*** Opening of Provided data ***
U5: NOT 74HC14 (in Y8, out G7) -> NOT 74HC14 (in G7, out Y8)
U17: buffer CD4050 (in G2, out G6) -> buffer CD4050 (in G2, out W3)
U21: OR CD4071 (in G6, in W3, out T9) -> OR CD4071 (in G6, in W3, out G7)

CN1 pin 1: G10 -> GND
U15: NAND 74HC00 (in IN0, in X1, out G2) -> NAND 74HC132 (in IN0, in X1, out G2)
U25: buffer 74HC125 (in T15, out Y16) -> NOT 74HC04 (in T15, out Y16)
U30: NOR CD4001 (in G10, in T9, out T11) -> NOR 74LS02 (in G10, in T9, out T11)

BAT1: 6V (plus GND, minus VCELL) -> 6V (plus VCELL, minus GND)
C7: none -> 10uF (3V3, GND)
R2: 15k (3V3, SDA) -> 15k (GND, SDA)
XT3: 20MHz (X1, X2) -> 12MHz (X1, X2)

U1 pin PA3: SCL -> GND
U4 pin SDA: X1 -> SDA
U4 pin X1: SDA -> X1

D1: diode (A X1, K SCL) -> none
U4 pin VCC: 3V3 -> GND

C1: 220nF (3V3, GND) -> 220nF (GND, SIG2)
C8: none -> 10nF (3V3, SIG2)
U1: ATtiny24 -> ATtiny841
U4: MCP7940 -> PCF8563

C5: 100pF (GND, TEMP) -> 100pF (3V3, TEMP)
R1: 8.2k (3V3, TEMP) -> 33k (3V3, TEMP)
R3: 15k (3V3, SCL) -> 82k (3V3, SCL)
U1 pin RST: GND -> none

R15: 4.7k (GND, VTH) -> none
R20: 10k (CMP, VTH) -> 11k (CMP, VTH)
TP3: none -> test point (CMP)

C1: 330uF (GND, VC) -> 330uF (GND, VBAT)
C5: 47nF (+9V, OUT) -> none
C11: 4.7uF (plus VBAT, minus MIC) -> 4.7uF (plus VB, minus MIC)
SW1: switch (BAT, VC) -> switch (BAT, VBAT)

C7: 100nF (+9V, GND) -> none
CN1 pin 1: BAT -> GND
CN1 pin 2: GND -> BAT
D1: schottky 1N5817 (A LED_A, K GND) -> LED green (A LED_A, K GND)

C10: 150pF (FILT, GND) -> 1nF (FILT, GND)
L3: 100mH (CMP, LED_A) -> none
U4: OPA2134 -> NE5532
*** Close of Provided data ***
◆ Problem
Your answer should be the lines of the records that include the word "TEMP".

◆ Output below
C5: 100pF (GND, TEMP) -> 100pF (3V3, TEMP)
R1: 8.2k (3V3, TEMP) -> 33k (3V3, TEMP)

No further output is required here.